GIVEN RECORDS Start Marker

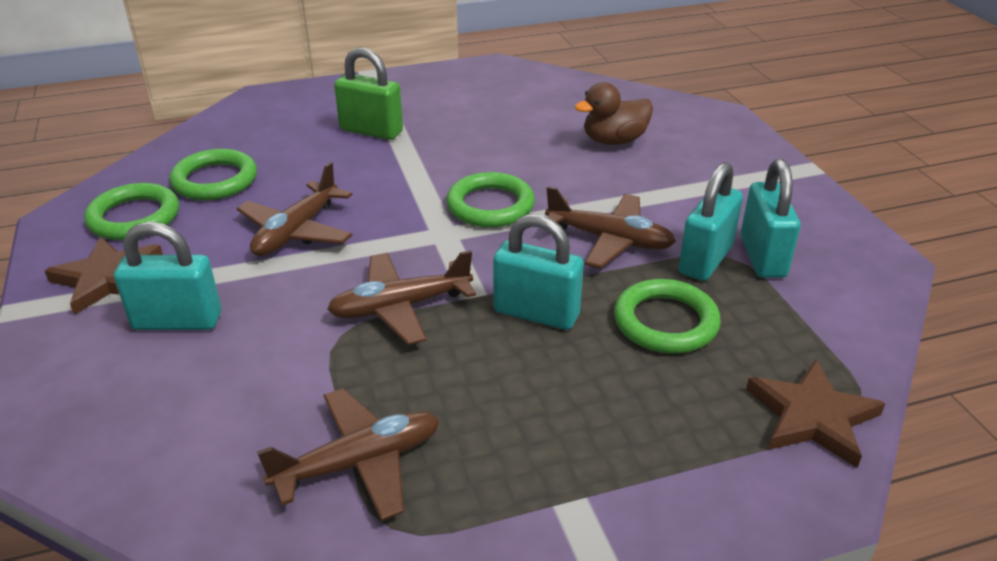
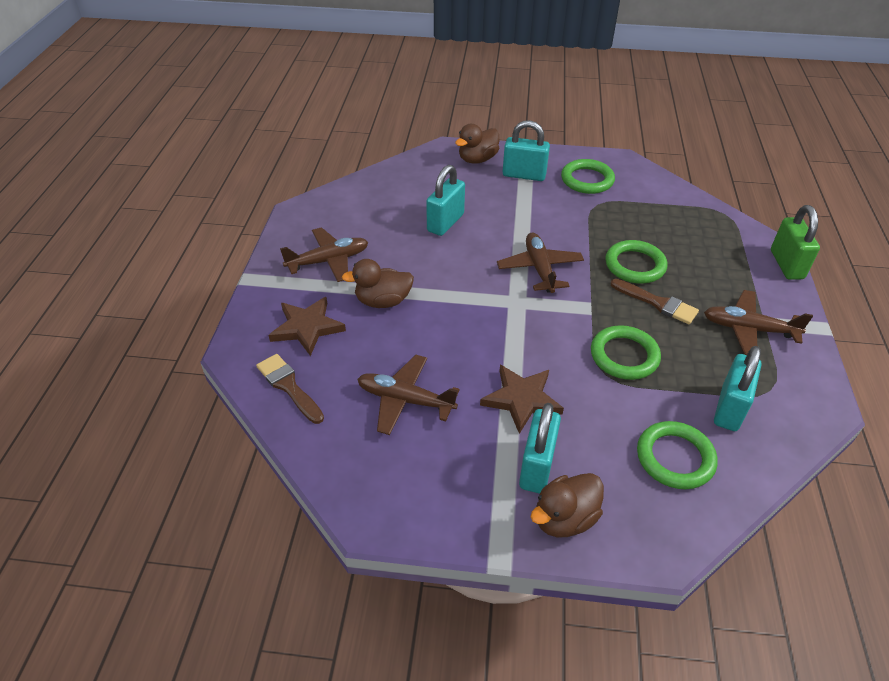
brown brush: 0 -> 2
brown duck: 1 -> 3

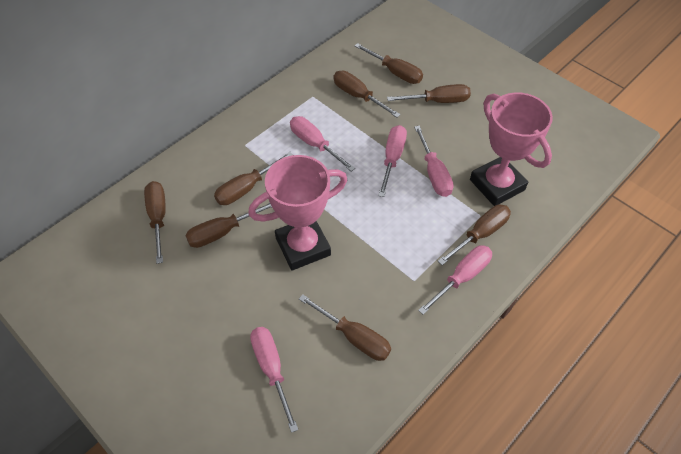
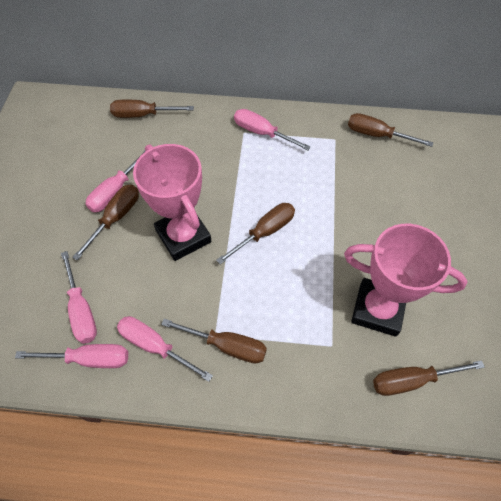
brown screwdriver: 8 -> 6

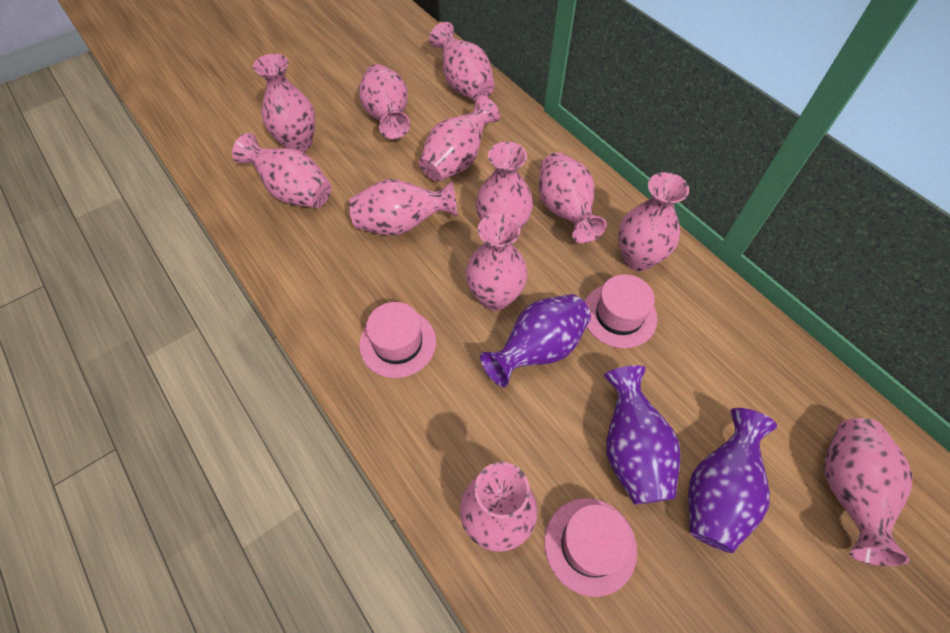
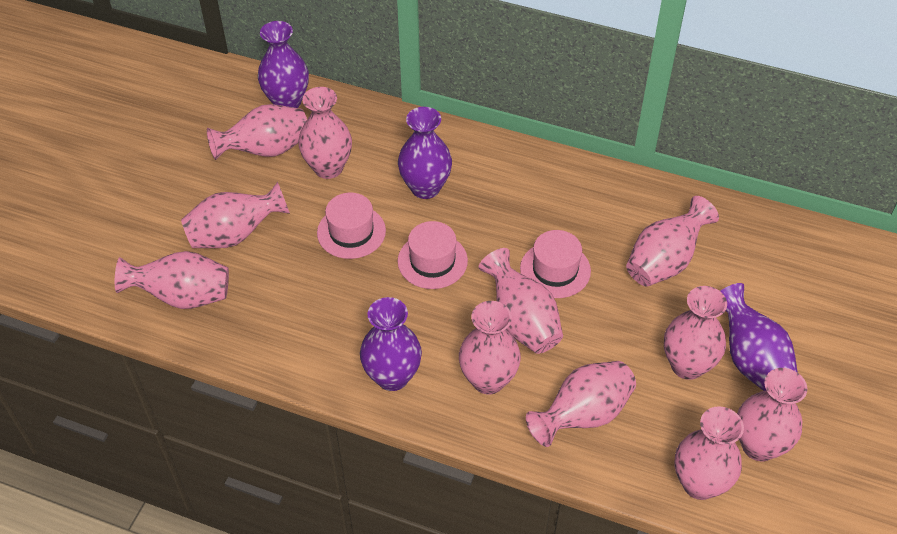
pink vase: 12 -> 11
purple vase: 3 -> 4

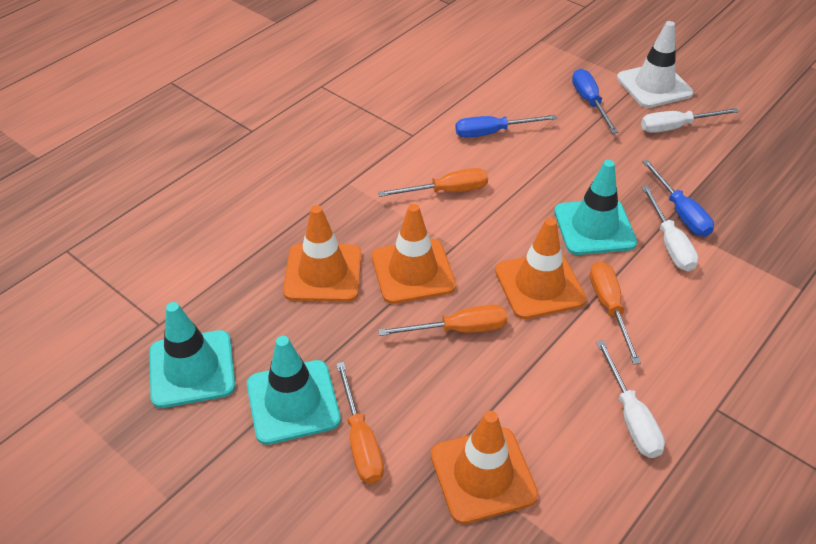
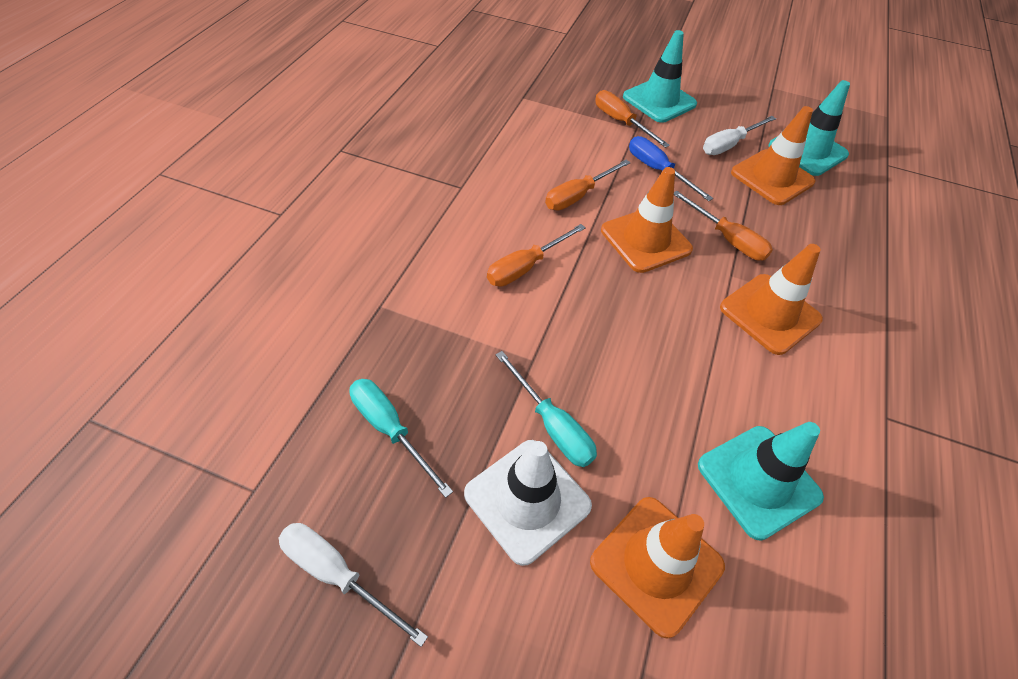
blue screwdriver: 3 -> 1
turquoise screwdriver: 0 -> 2
white screwdriver: 3 -> 2

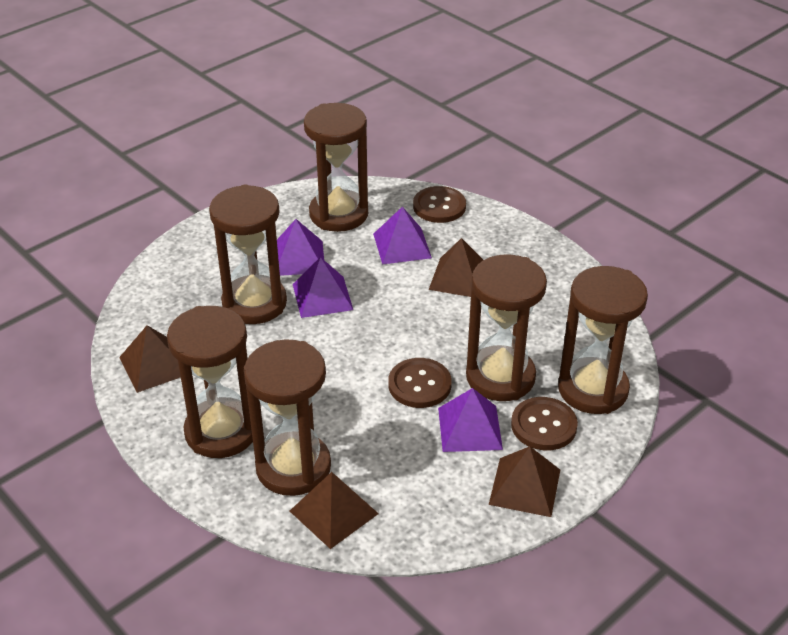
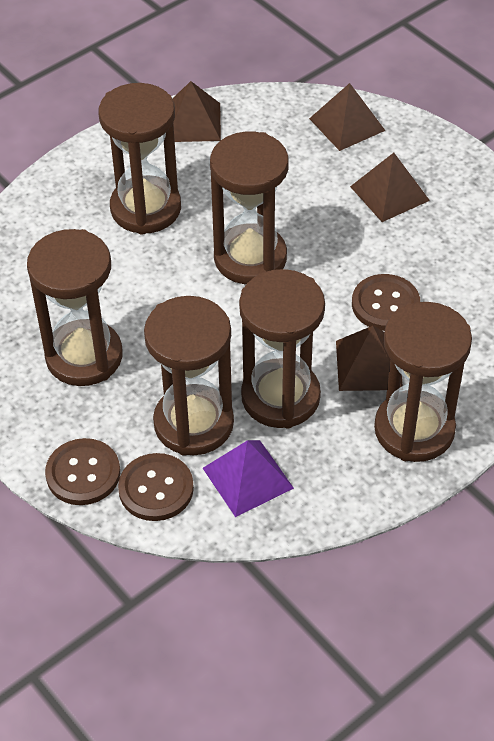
purple pyramid: 4 -> 1

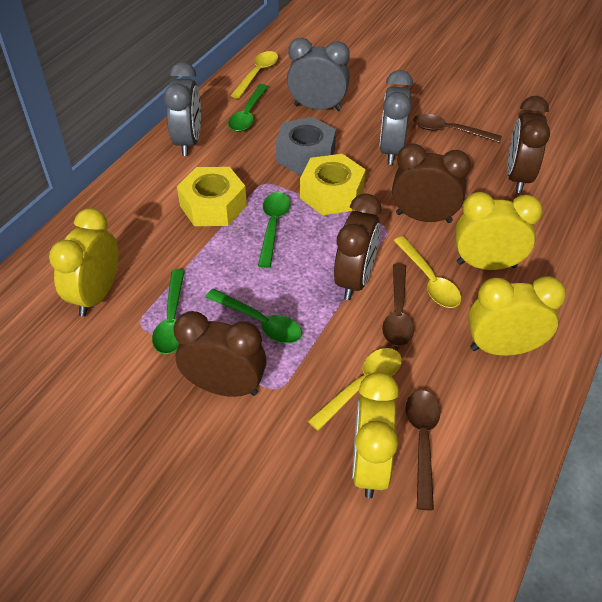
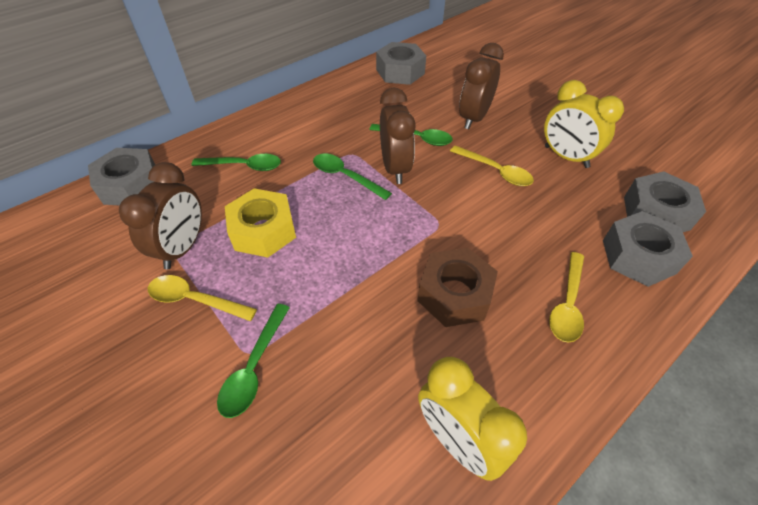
brown clock: 4 -> 3
brown nut: 0 -> 1
brown spoon: 3 -> 0
grey clock: 3 -> 0
grey nut: 1 -> 4
yellow clock: 4 -> 2
yellow nut: 2 -> 1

GIVEN RECORDS End Marker

The answer must be the whole listing, word for word, with no pictures in it. Please write it out.

• ANSWER SECTION
brown brush: 0 -> 2
brown duck: 1 -> 3

brown screwdriver: 8 -> 6

pink vase: 12 -> 11
purple vase: 3 -> 4

blue screwdriver: 3 -> 1
turquoise screwdriver: 0 -> 2
white screwdriver: 3 -> 2

purple pyramid: 4 -> 1

brown clock: 4 -> 3
brown nut: 0 -> 1
brown spoon: 3 -> 0
grey clock: 3 -> 0
grey nut: 1 -> 4
yellow clock: 4 -> 2
yellow nut: 2 -> 1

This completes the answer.